▶ **Task instructions**
Please reproduce all entries word for word, leaving every image behind.

▶ **Provided records**
★ ★ ★ ★ ★ ★ ★

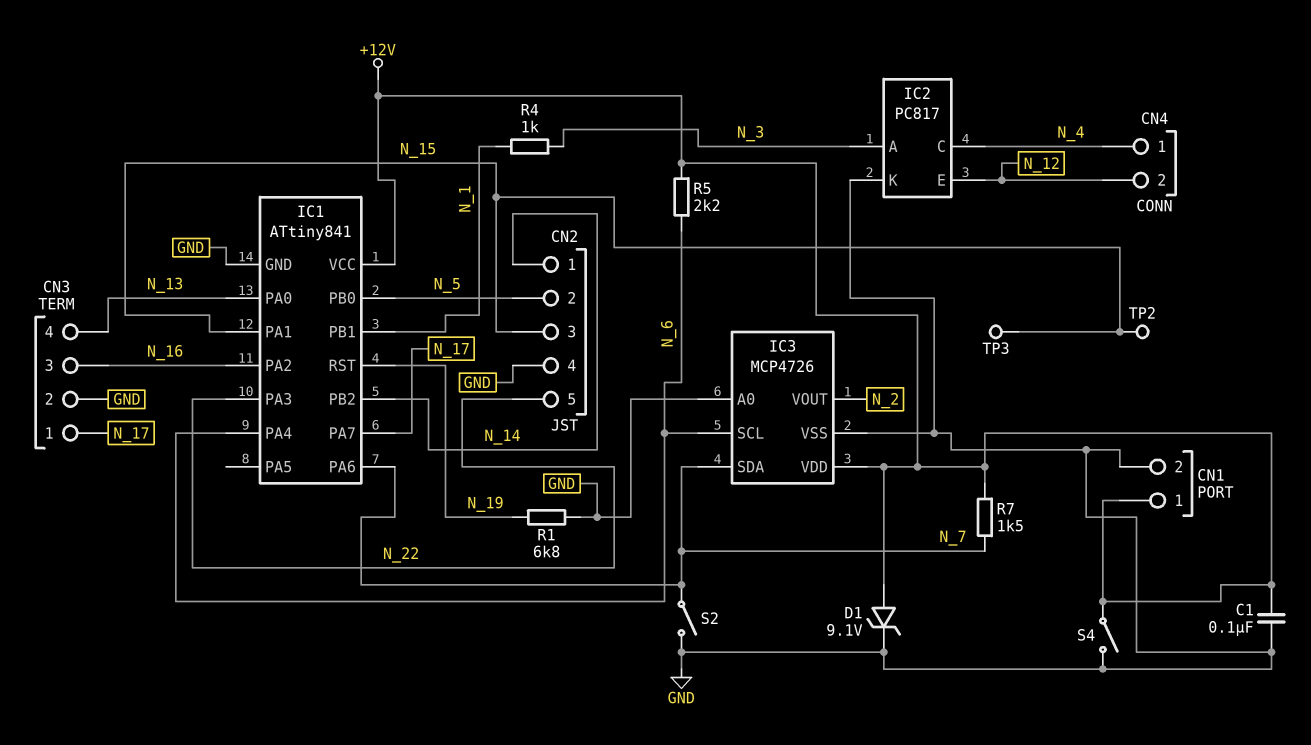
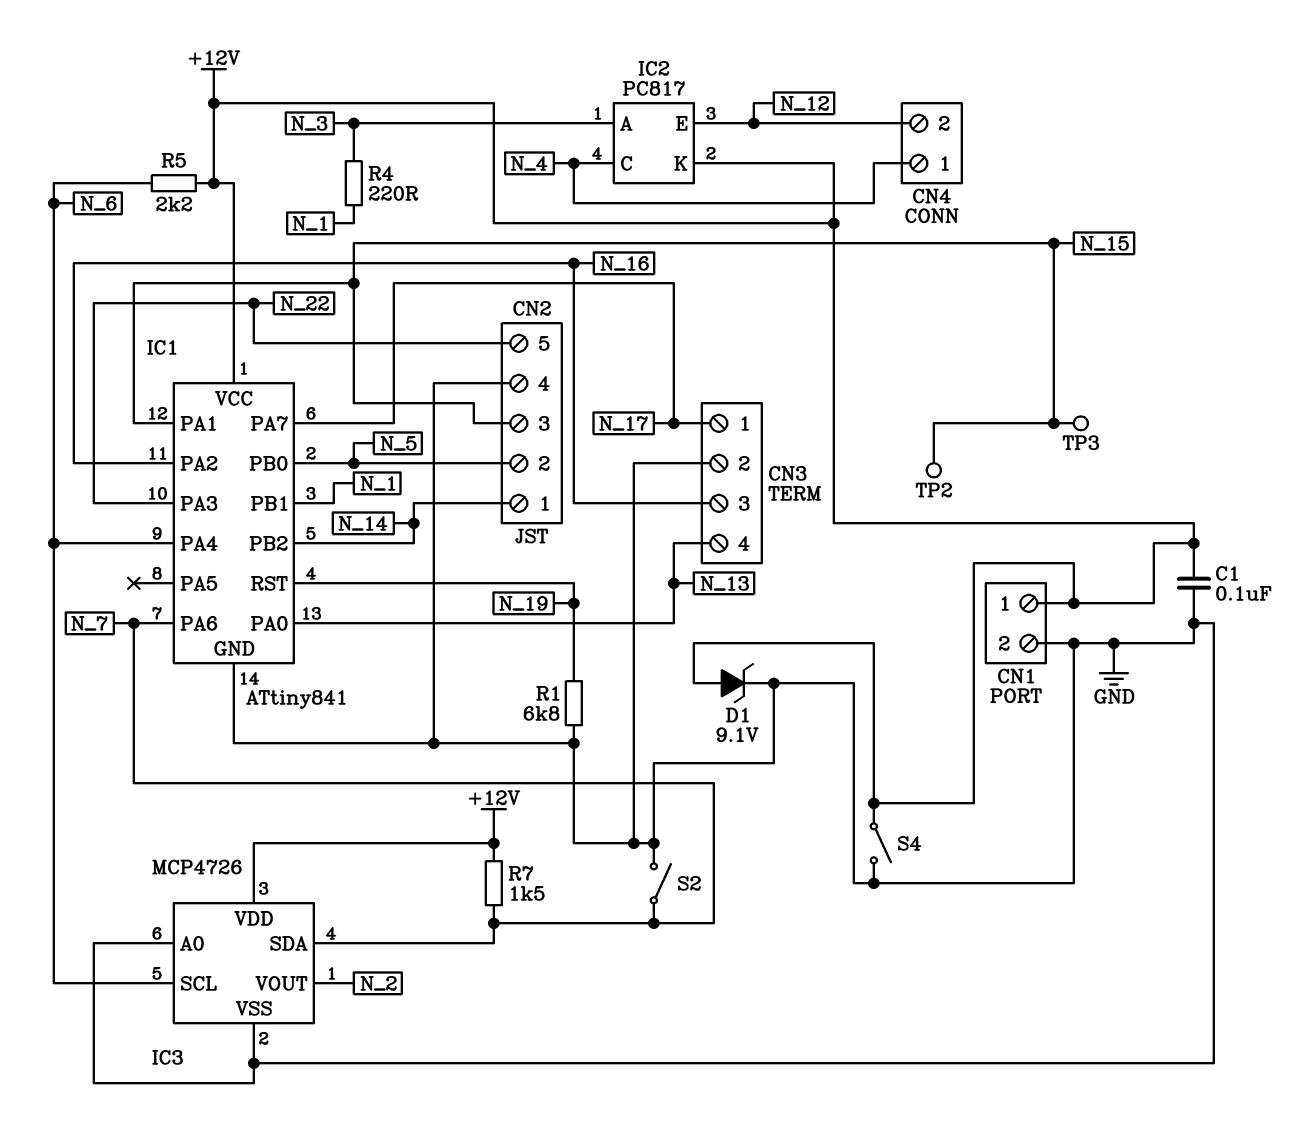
IC2 pin K: GND -> +12V
R4: 1k (N_1, N_3) -> 220 (N_1, N_3)

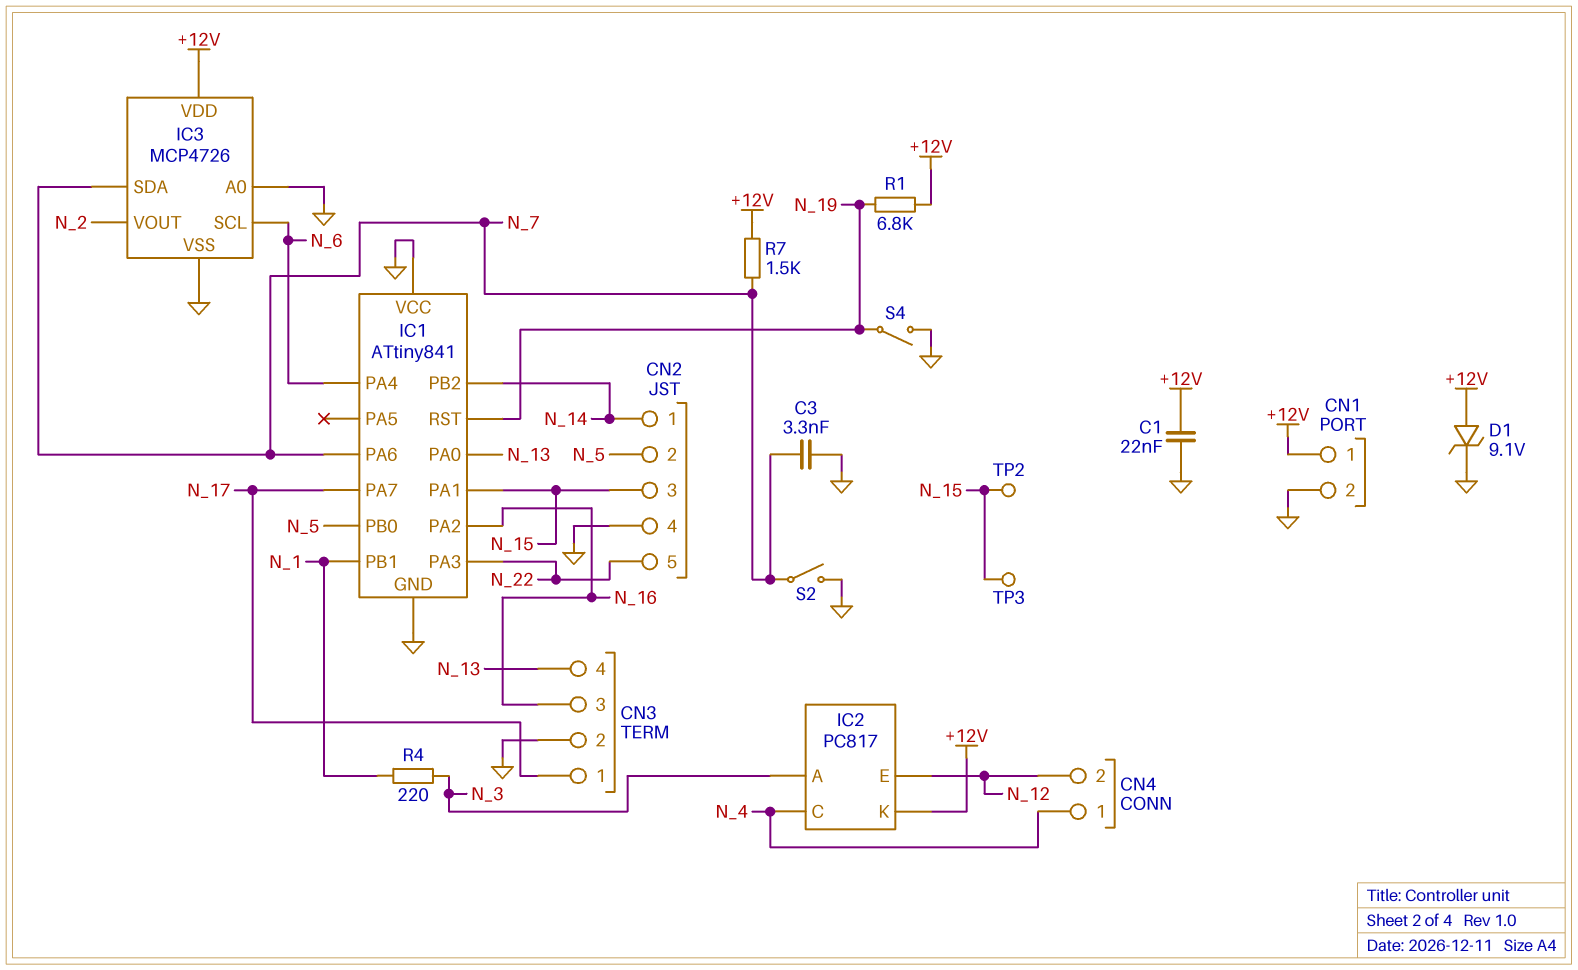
C1: 100nF (+12V, GND) -> 22nF (+12V, GND)
C3: none -> 3.3nF (GND, N_7)
IC1 pin VCC: +12V -> GND
R1: 6.8k (GND, N_19) -> 6.8k (+12V, N_19)
R5: 2.2k (+12V, N_6) -> none
S4: switch (+12V, GND) -> switch (GND, N_19)

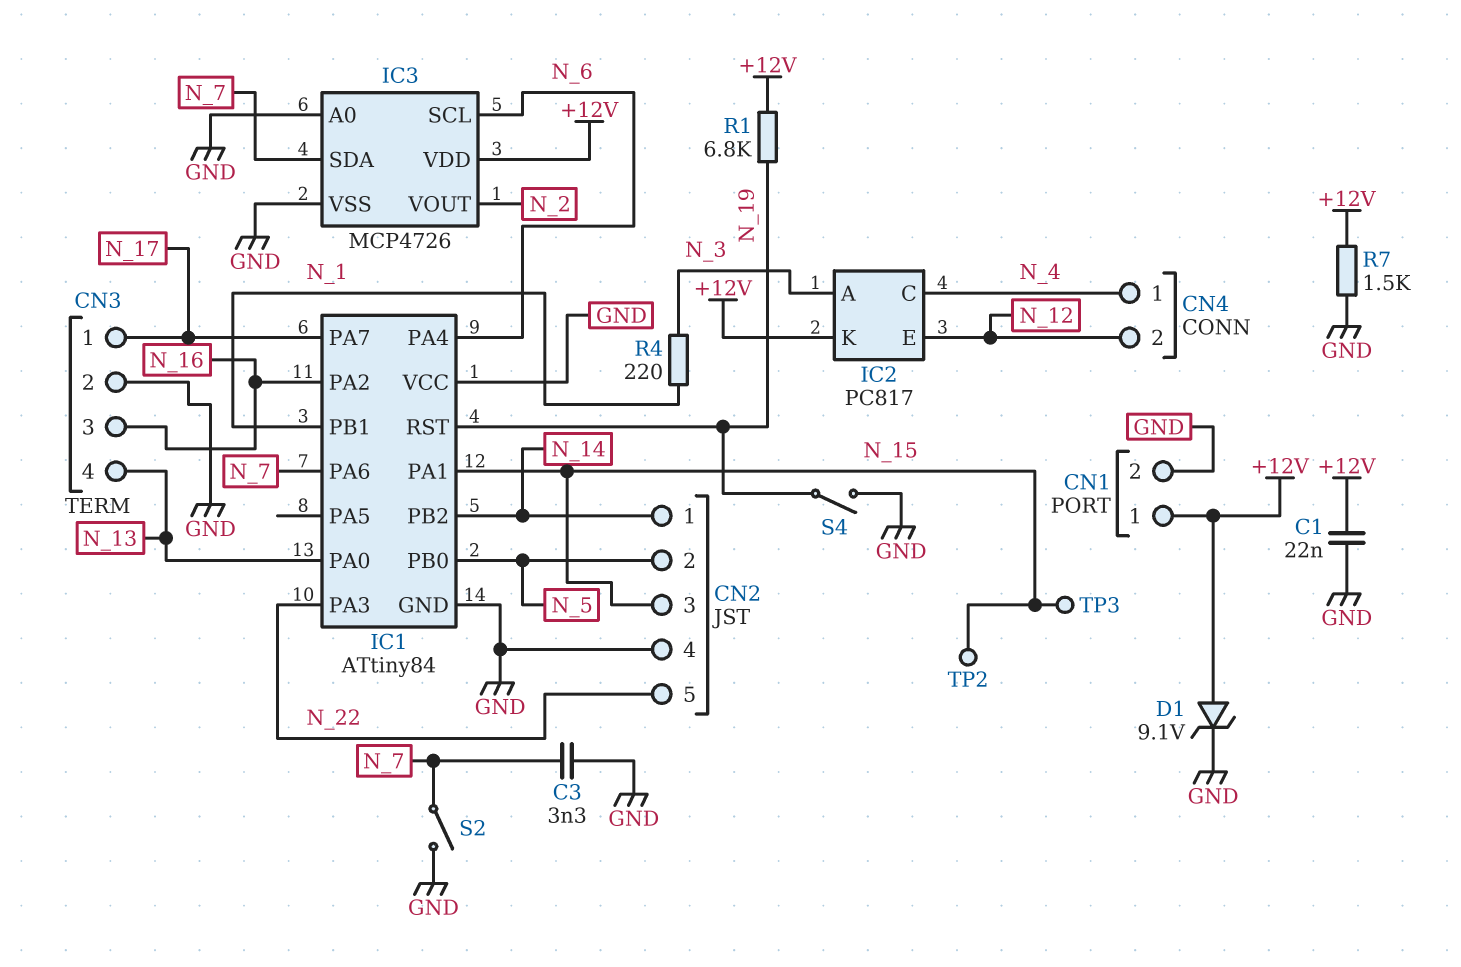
IC1: ATtiny841 -> ATtiny84
R7: 1.5k (+12V, N_7) -> 1.5k (+12V, GND)

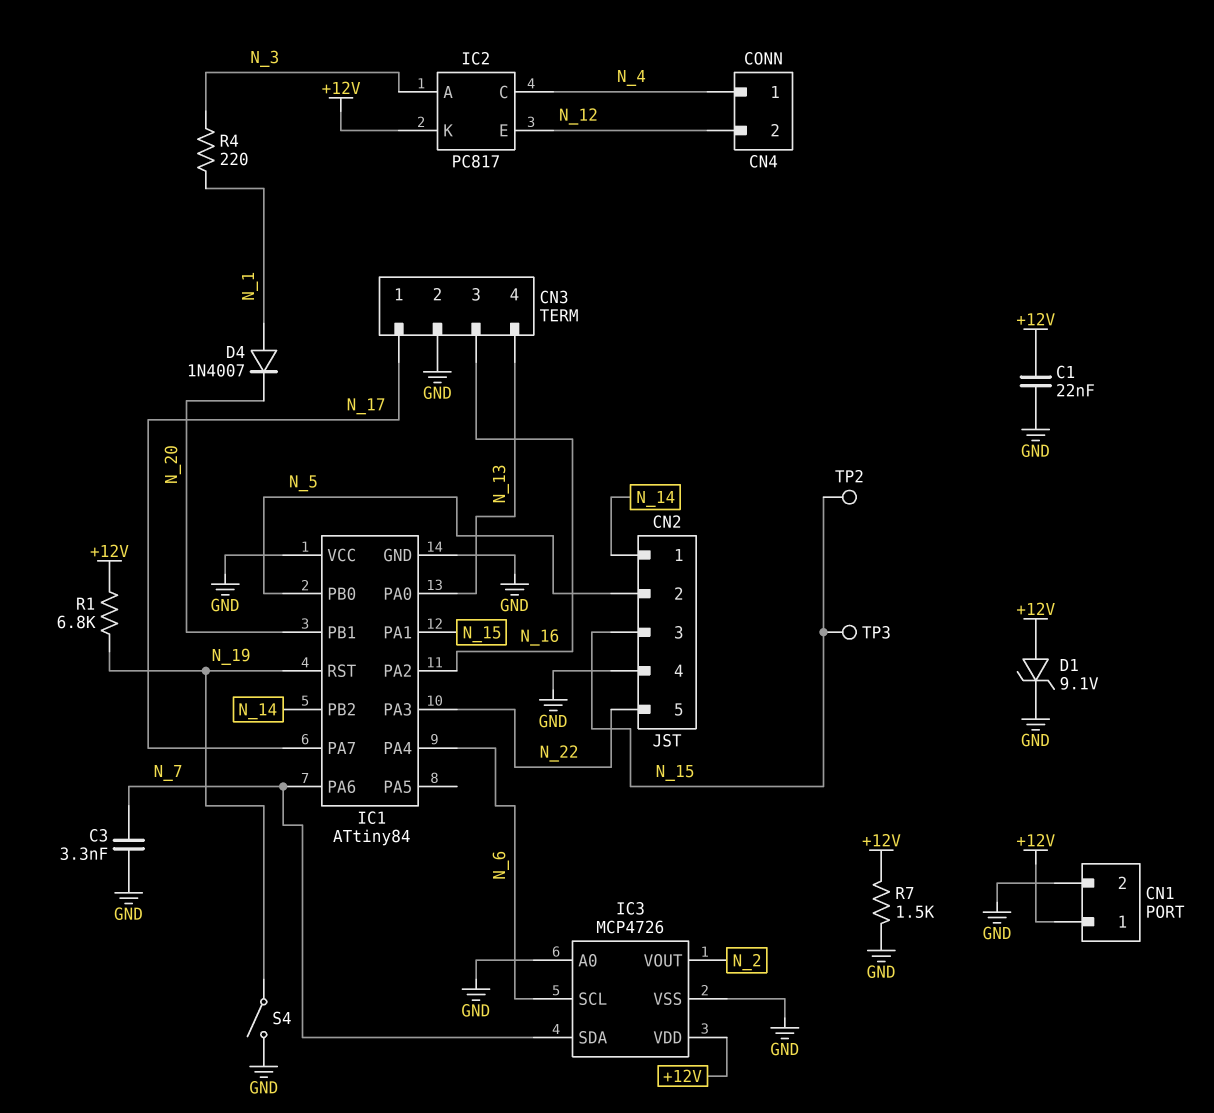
D4: none -> diode 1N4007 (A N_1, K N_20)
IC1 pin PB1: N_1 -> N_20
S2: switch (GND, N_7) -> none

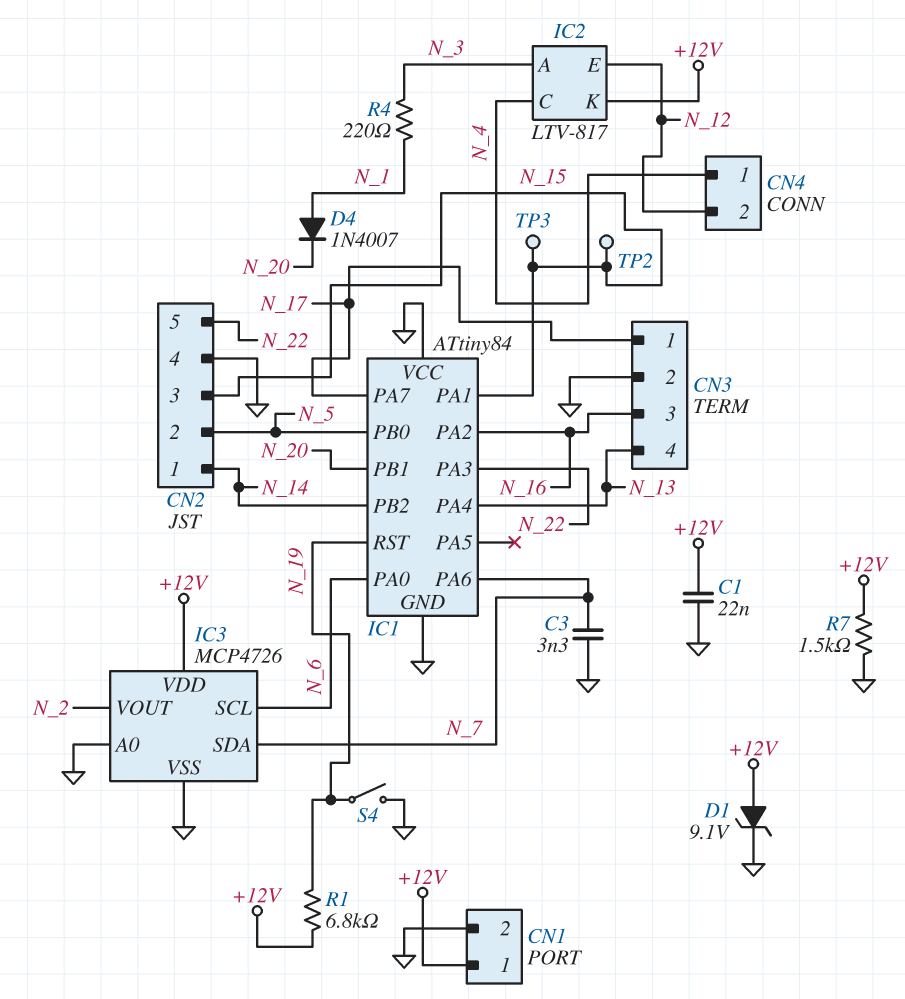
IC1 pin PA0: N_13 -> N_6
IC1 pin PA4: N_6 -> N_13
IC2: PC817 -> LTV-817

★ ★ ★ ★ ★ ★ ★

▶ **Answer space**
IC2 pin K: GND -> +12V
R4: 1k (N_1, N_3) -> 220 (N_1, N_3)

C1: 100nF (+12V, GND) -> 22nF (+12V, GND)
C3: none -> 3.3nF (GND, N_7)
IC1 pin VCC: +12V -> GND
R1: 6.8k (GND, N_19) -> 6.8k (+12V, N_19)
R5: 2.2k (+12V, N_6) -> none
S4: switch (+12V, GND) -> switch (GND, N_19)

IC1: ATtiny841 -> ATtiny84
R7: 1.5k (+12V, N_7) -> 1.5k (+12V, GND)

D4: none -> diode 1N4007 (A N_1, K N_20)
IC1 pin PB1: N_1 -> N_20
S2: switch (GND, N_7) -> none

IC1 pin PA0: N_13 -> N_6
IC1 pin PA4: N_6 -> N_13
IC2: PC817 -> LTV-817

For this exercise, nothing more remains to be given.